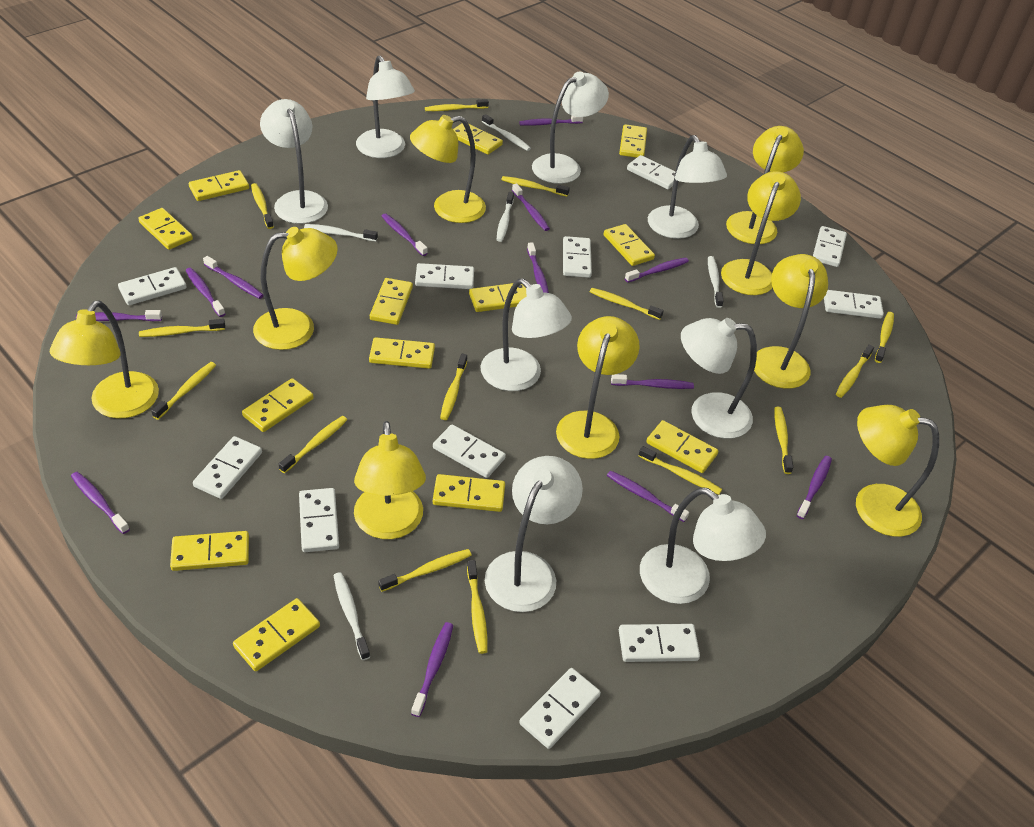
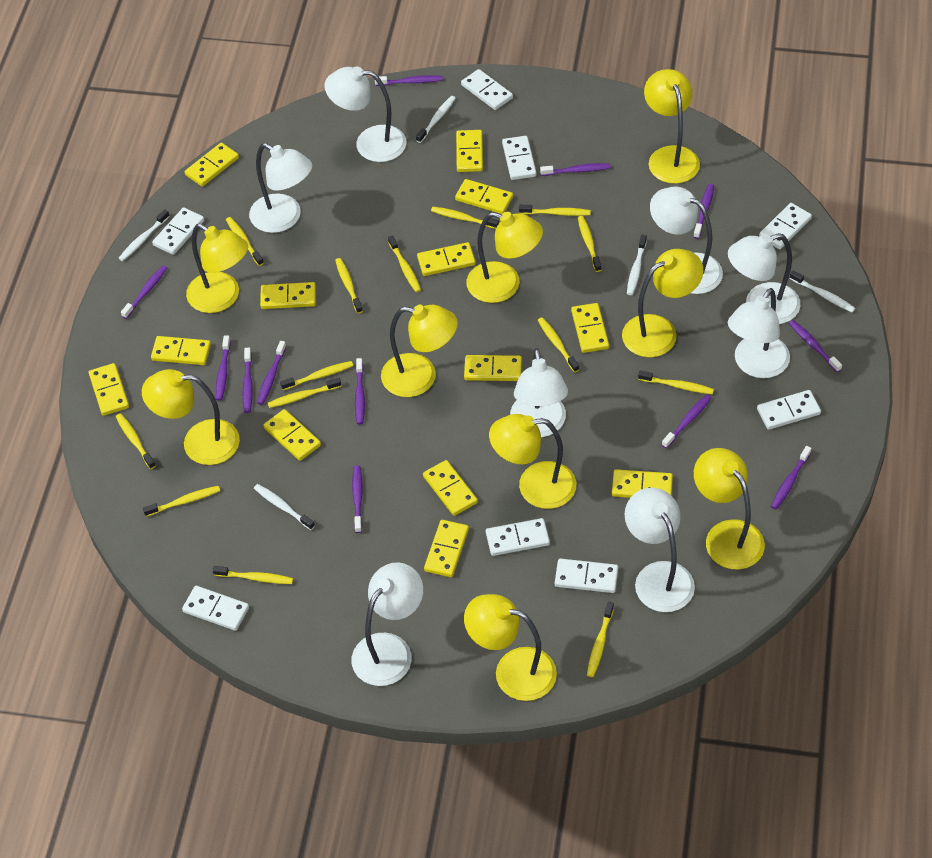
purple toothbrush: 13 -> 12
white domino: 11 -> 8

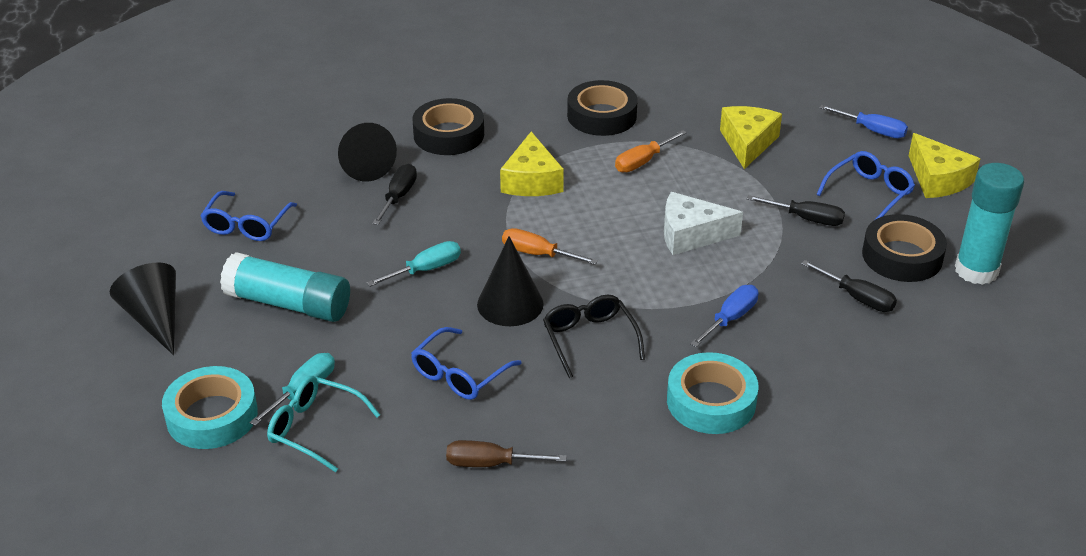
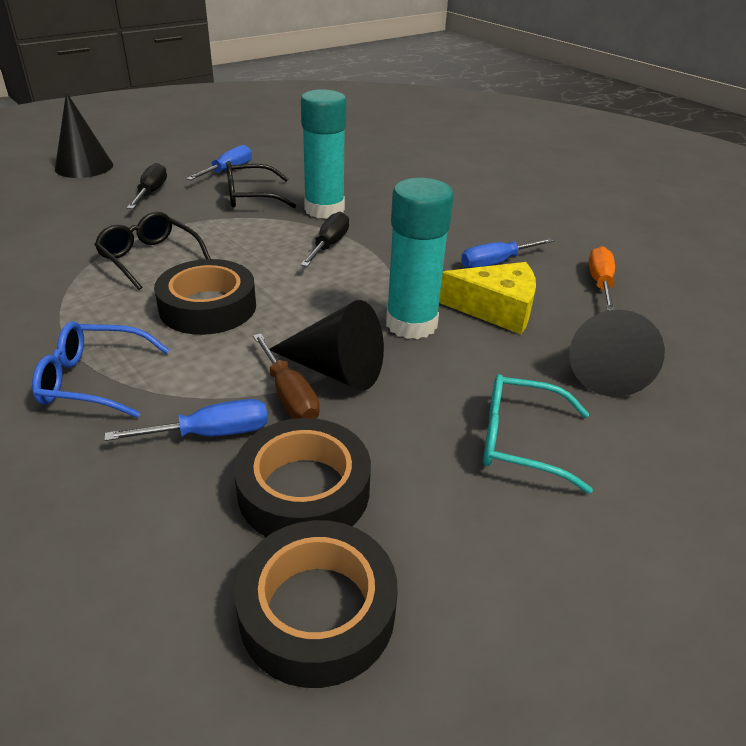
black glasses: 1 -> 2
black screwdriver: 3 -> 2
blue glasses: 3 -> 1
blue screwdriver: 2 -> 3
orange screwdriver: 2 -> 1
turquoise screwdriver: 2 -> 0
turquoise tape: 2 -> 0
white cheese: 1 -> 0
yellow cheese: 3 -> 1

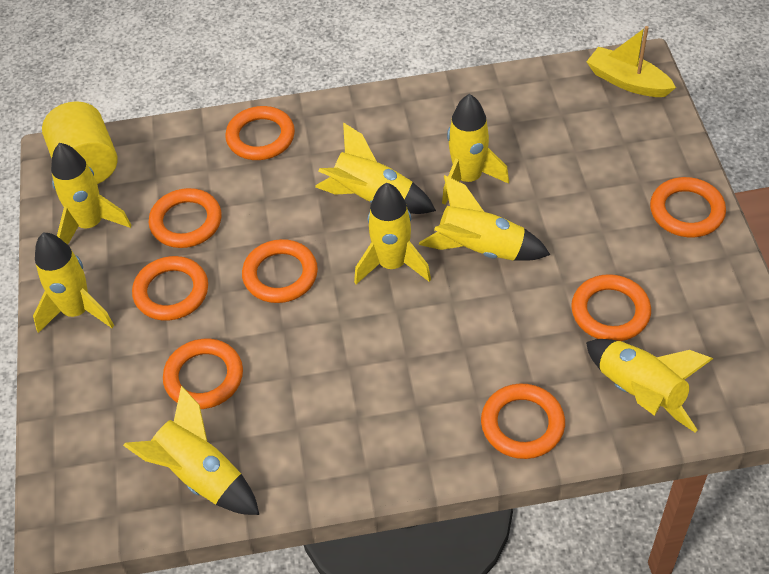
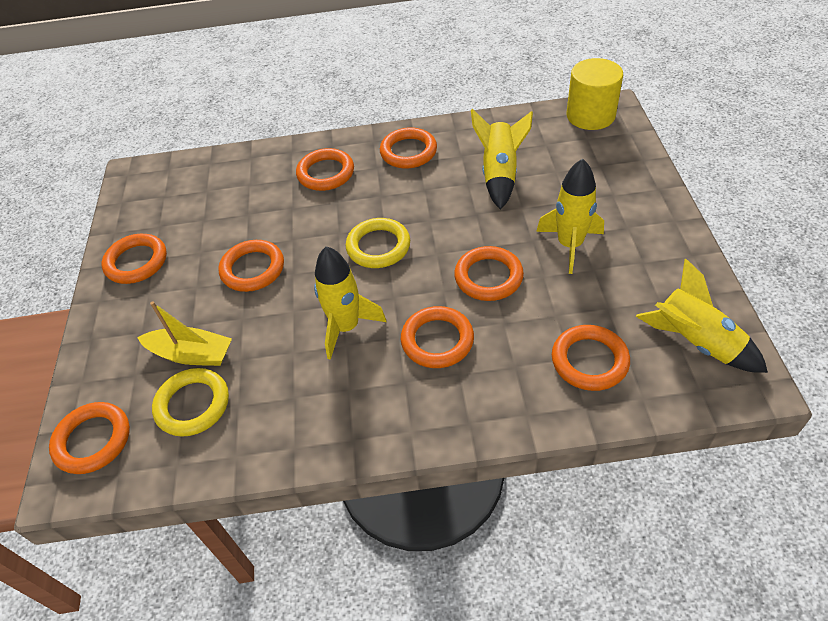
yellow ring: 0 -> 2
yellow rocket: 8 -> 4

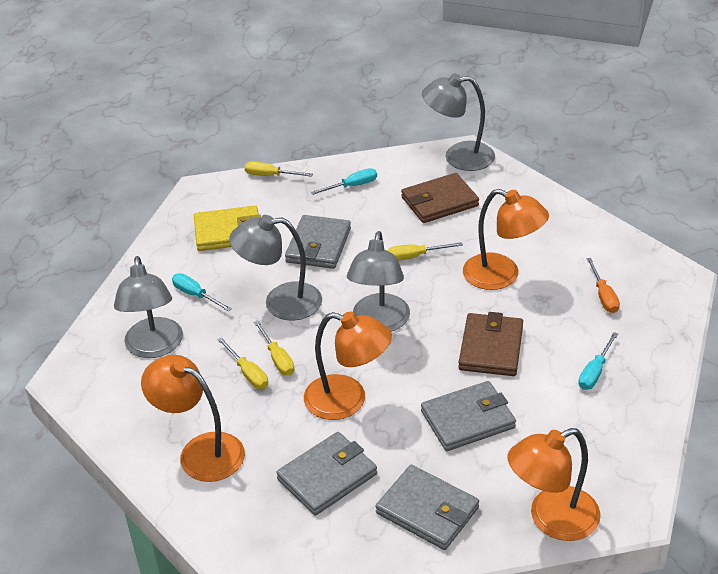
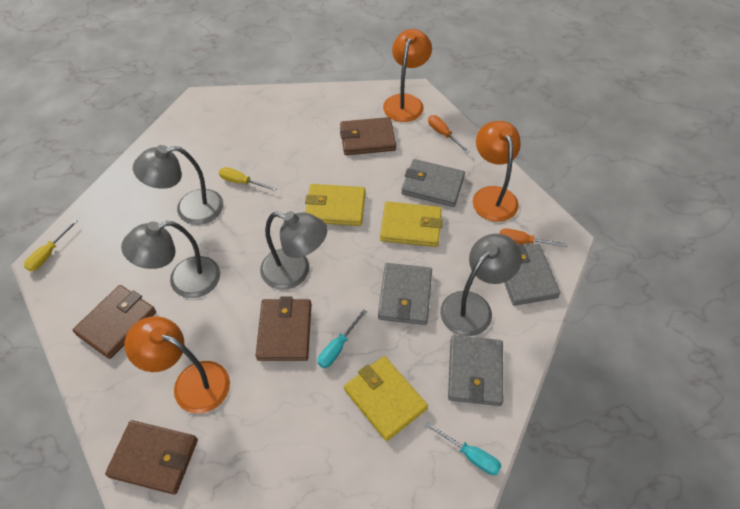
brown wallet: 2 -> 4
orange lamp: 4 -> 3
orange screwdriver: 1 -> 2
turquoise screwdriver: 3 -> 2
yellow screwdriver: 4 -> 2
yellow wallet: 1 -> 3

● Exercise brief: Scan the records for lines with the string "black". Give the number of such lines and nothing else.

● Task result: 2